[Data records]
Content starts
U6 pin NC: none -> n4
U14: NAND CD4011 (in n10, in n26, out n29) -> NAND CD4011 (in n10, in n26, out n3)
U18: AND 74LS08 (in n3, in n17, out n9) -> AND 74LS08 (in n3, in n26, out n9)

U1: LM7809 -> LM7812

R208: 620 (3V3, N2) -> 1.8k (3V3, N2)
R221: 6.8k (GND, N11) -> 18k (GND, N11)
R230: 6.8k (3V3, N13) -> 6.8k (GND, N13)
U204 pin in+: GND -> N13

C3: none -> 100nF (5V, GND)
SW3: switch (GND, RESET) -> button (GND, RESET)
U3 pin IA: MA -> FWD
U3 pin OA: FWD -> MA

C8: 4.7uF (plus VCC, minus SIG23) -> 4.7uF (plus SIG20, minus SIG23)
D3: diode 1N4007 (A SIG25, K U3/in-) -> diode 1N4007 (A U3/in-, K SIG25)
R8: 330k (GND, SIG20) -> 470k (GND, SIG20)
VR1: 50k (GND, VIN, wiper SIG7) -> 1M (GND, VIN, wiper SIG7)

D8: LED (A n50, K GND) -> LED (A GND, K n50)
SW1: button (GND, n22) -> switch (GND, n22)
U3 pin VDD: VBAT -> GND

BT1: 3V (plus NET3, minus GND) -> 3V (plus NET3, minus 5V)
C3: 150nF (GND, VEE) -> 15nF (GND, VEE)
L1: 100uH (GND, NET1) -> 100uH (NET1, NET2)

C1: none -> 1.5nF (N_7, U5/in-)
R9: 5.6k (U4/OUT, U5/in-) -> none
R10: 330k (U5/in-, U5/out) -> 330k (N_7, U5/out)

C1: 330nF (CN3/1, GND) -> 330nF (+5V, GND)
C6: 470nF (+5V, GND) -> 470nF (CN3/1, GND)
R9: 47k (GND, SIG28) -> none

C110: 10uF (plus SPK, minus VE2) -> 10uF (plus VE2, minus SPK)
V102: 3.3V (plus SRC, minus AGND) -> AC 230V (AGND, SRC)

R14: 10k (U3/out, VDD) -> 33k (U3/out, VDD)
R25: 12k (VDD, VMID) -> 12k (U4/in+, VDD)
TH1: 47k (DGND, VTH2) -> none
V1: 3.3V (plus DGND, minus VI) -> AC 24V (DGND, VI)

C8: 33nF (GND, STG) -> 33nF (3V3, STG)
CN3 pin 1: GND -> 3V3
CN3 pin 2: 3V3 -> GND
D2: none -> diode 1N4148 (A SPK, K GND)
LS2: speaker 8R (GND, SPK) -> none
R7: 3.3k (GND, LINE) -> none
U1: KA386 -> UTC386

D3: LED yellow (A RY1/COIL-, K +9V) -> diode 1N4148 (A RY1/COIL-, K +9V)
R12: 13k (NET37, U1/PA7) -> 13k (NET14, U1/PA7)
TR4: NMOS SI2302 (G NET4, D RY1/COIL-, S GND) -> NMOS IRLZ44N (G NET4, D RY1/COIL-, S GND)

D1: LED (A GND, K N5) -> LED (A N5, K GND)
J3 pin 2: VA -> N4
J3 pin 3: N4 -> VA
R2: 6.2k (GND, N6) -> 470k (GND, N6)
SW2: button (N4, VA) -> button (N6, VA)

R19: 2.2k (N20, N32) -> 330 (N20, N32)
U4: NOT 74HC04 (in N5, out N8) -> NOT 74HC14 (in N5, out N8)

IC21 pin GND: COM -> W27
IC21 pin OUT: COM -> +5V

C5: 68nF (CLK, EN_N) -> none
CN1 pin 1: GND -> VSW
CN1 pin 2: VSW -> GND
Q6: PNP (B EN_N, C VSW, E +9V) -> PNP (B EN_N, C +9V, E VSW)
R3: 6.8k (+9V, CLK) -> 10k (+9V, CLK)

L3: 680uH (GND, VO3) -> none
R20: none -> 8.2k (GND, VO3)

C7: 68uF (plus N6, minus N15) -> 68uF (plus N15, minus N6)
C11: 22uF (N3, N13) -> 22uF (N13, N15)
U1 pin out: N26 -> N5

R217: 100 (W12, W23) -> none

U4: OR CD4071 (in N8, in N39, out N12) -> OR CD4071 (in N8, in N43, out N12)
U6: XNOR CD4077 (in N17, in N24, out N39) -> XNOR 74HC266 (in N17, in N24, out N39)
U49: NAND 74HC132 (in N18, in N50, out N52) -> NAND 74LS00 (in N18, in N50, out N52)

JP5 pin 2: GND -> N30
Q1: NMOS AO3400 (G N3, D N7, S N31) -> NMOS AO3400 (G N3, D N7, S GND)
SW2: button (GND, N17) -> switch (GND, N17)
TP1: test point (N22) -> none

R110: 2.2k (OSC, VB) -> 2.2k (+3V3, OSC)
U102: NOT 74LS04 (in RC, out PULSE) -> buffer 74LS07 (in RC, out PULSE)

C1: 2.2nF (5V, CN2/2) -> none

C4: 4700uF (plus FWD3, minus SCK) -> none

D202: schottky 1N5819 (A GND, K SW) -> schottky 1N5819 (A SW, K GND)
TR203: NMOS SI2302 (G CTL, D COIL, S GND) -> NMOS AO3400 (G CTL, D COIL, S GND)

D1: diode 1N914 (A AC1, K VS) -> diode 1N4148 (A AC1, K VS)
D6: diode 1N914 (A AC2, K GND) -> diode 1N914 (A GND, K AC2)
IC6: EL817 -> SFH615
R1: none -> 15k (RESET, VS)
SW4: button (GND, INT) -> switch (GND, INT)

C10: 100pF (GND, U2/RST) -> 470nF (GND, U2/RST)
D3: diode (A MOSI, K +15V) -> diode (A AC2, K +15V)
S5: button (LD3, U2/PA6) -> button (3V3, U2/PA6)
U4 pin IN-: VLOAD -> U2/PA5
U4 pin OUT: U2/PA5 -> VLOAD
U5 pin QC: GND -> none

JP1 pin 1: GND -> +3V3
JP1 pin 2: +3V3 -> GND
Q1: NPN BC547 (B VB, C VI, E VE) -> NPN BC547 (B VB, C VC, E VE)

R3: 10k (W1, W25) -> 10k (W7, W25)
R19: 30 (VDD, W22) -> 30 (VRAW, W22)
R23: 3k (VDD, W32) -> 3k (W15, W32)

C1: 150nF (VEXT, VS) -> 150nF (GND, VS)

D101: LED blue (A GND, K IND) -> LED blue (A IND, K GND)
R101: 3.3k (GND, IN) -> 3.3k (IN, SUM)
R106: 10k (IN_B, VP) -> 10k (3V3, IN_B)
Content ends
EXERCISE DIRECTIONS =>
Looking through the data above, copy out each line in which the string "VLOAD" occurs.

ANSWER FOR THIS EXERCISE =>
U4 pin IN-: VLOAD -> U2/PA5
U4 pin OUT: U2/PA5 -> VLOAD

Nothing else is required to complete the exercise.